> _TASK PROMPT_
The response must consist of the lines below from the one with "door: (891, 227) -> (488, 114), swing flipped" through the one with "window: (992, 988) -> (834, 1042), removed", exactly as they appear and with both ends kept.

** Opening EXERCISE MATERIAL block **

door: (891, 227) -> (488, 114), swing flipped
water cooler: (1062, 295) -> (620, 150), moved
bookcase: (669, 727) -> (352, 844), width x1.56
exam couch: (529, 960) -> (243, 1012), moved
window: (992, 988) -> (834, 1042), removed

** Closing EXERCISE MATERIAL block **
** Opening EXERCISE MATERIAL block **

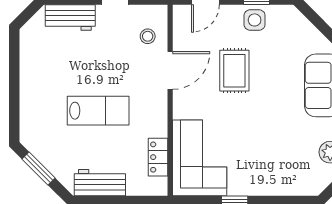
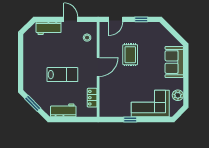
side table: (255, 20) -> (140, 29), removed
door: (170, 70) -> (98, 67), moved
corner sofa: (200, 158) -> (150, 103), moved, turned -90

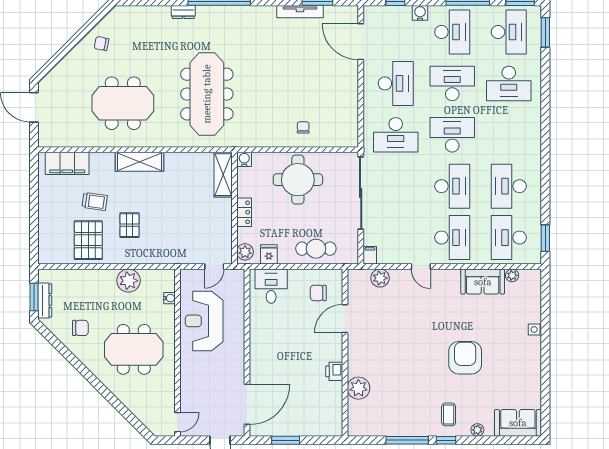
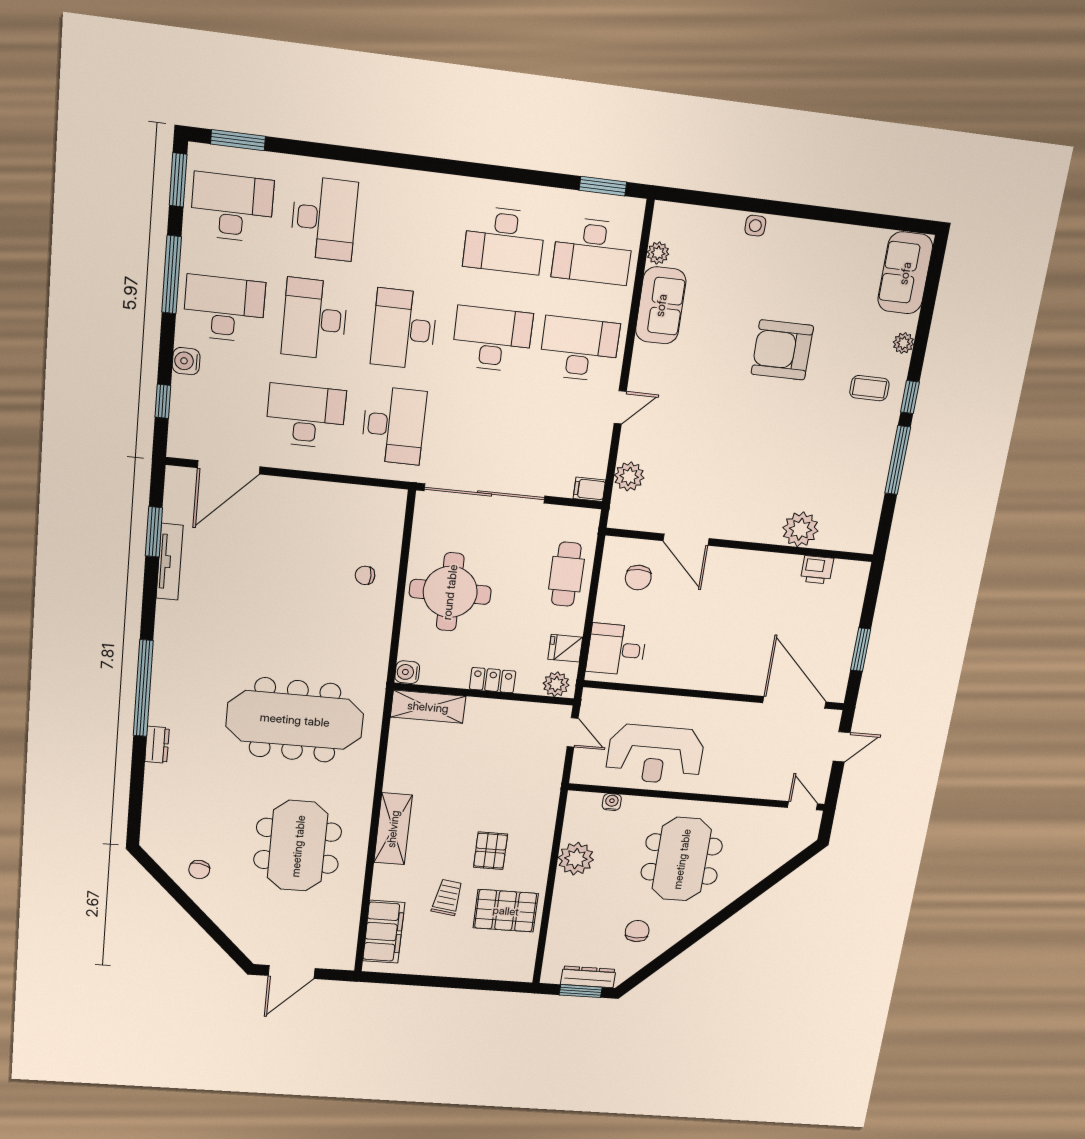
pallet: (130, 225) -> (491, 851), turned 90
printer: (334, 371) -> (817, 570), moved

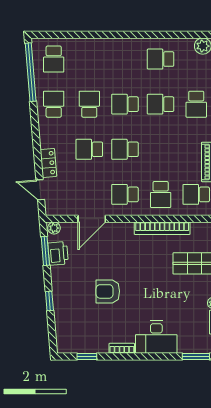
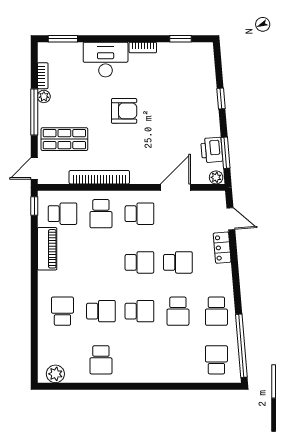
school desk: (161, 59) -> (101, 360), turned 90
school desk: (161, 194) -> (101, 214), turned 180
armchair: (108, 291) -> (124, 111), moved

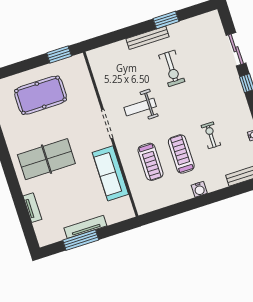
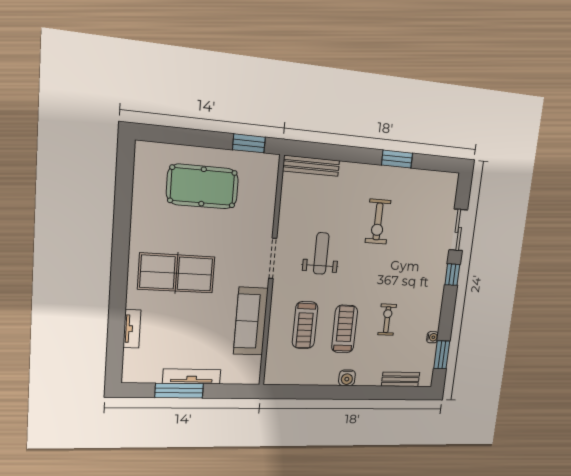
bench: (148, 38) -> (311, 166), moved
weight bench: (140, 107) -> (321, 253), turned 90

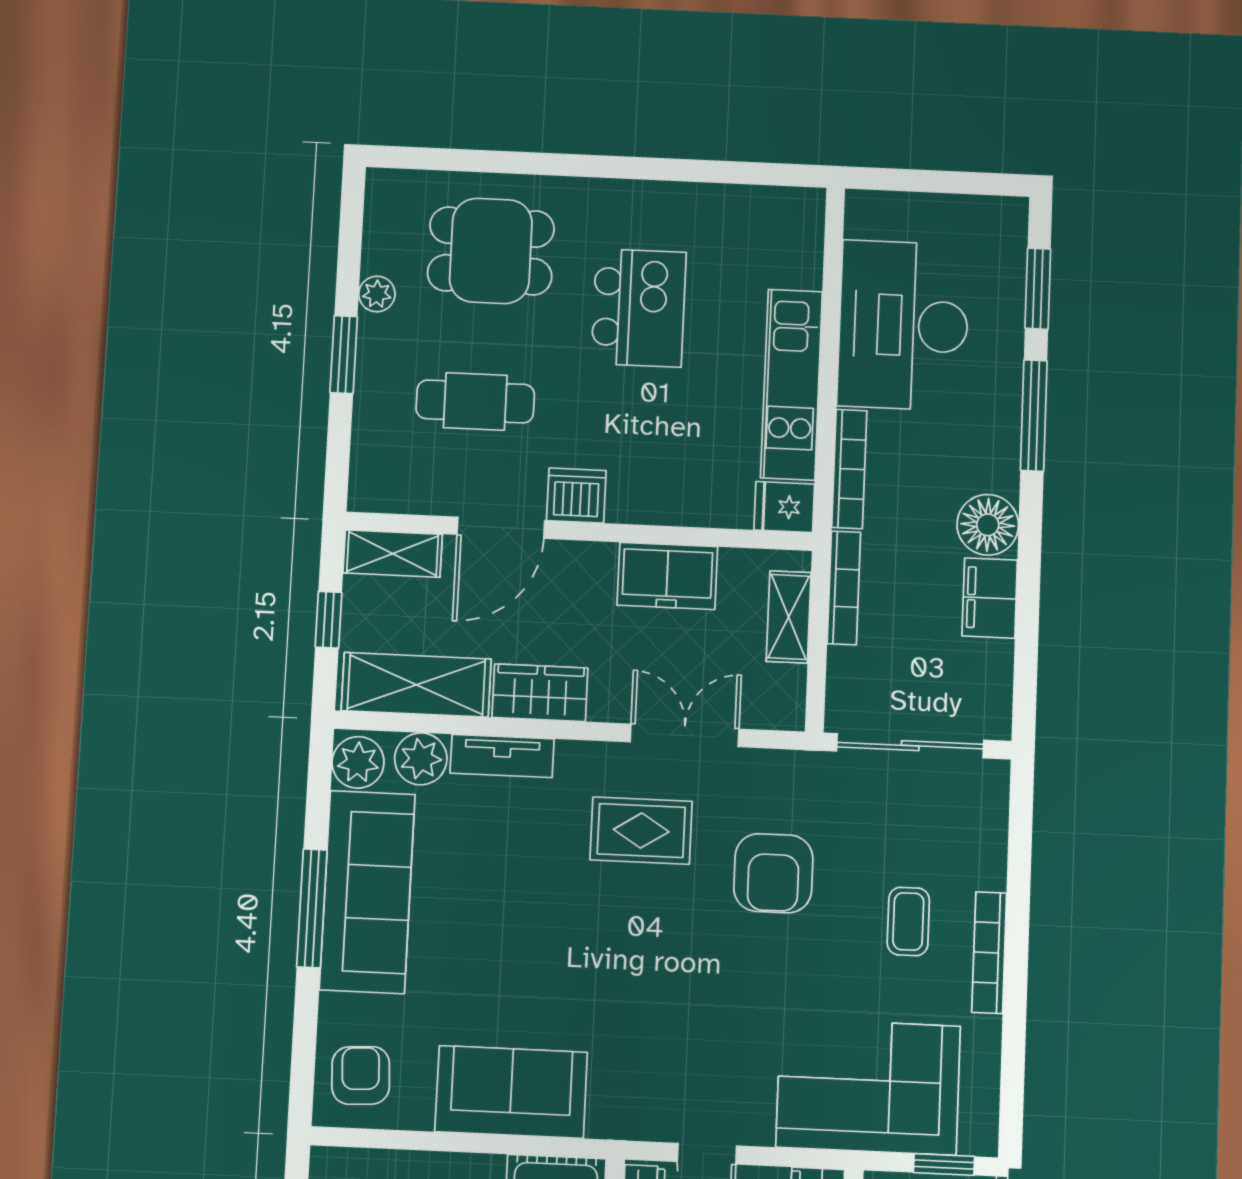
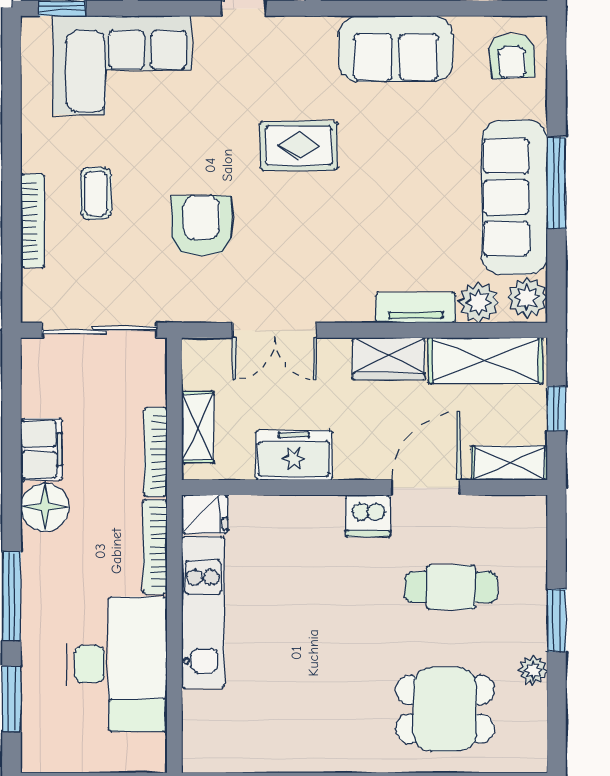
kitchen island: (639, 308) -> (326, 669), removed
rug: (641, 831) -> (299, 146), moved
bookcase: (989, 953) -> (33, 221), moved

** Closing EXERCISE MATERIAL block **
** Opening EXERCISE MATERIAL block **

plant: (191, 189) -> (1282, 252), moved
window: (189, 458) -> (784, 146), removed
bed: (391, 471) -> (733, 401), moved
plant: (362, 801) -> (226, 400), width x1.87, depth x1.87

** Closing EXERCISE MATERIAL block **

> _SOLUTION TO THIS EXERCISE_
door: (891, 227) -> (488, 114), swing flipped
water cooler: (1062, 295) -> (620, 150), moved
bookcase: (669, 727) -> (352, 844), width x1.56
exam couch: (529, 960) -> (243, 1012), moved
window: (992, 988) -> (834, 1042), removed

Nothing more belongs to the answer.